[[ SUPPLIED MATERIAL, beginning ]]
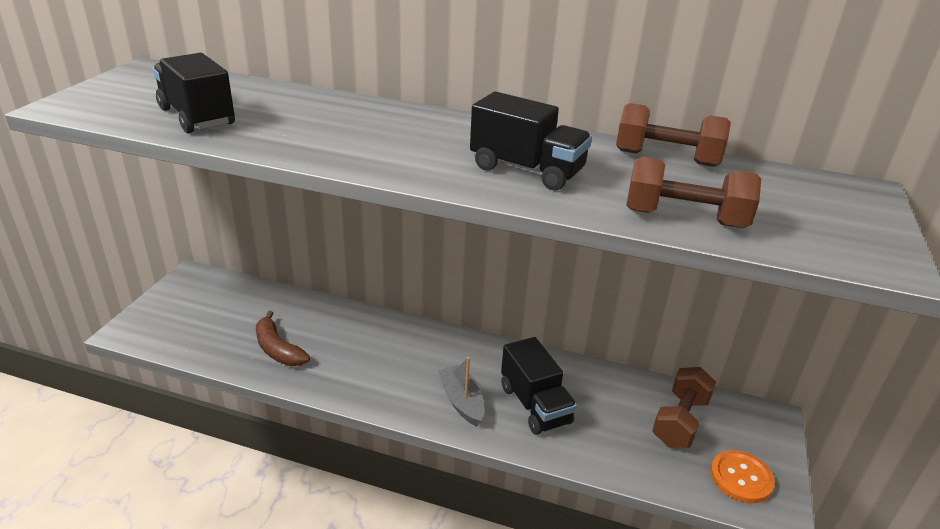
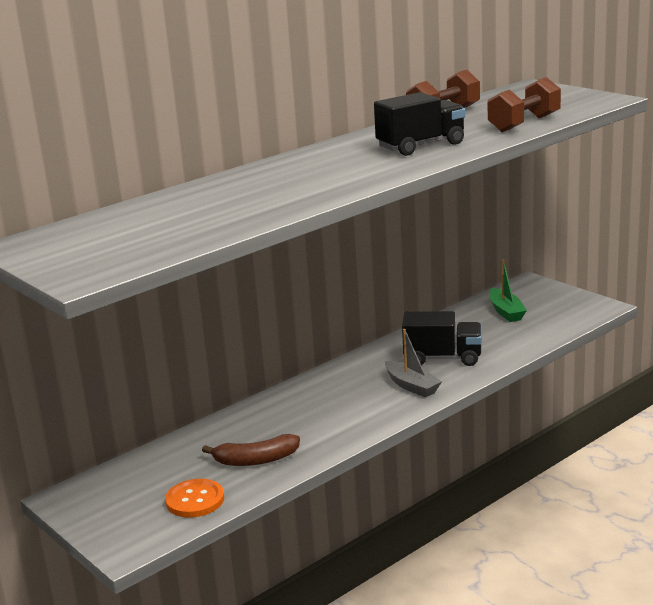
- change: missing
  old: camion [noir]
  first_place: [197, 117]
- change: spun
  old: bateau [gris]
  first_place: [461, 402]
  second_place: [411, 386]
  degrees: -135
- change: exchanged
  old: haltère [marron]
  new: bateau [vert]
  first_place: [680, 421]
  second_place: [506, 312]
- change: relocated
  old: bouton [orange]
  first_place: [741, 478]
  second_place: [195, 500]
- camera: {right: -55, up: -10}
[[ SUPPLIED MATERIAL, end ]]
TASK TO COMPLETE:
When you copy the data above, keep each line exact and omit the pictures.

RESPONSE TO THE TASK:
- change: missing
  old: camion [noir]
  first_place: [197, 117]
- change: spun
  old: bateau [gris]
  first_place: [461, 402]
  second_place: [411, 386]
  degrees: -135
- change: exchanged
  old: haltère [marron]
  new: bateau [vert]
  first_place: [680, 421]
  second_place: [506, 312]
- change: relocated
  old: bouton [orange]
  first_place: [741, 478]
  second_place: [195, 500]
- camera: {right: -55, up: -10}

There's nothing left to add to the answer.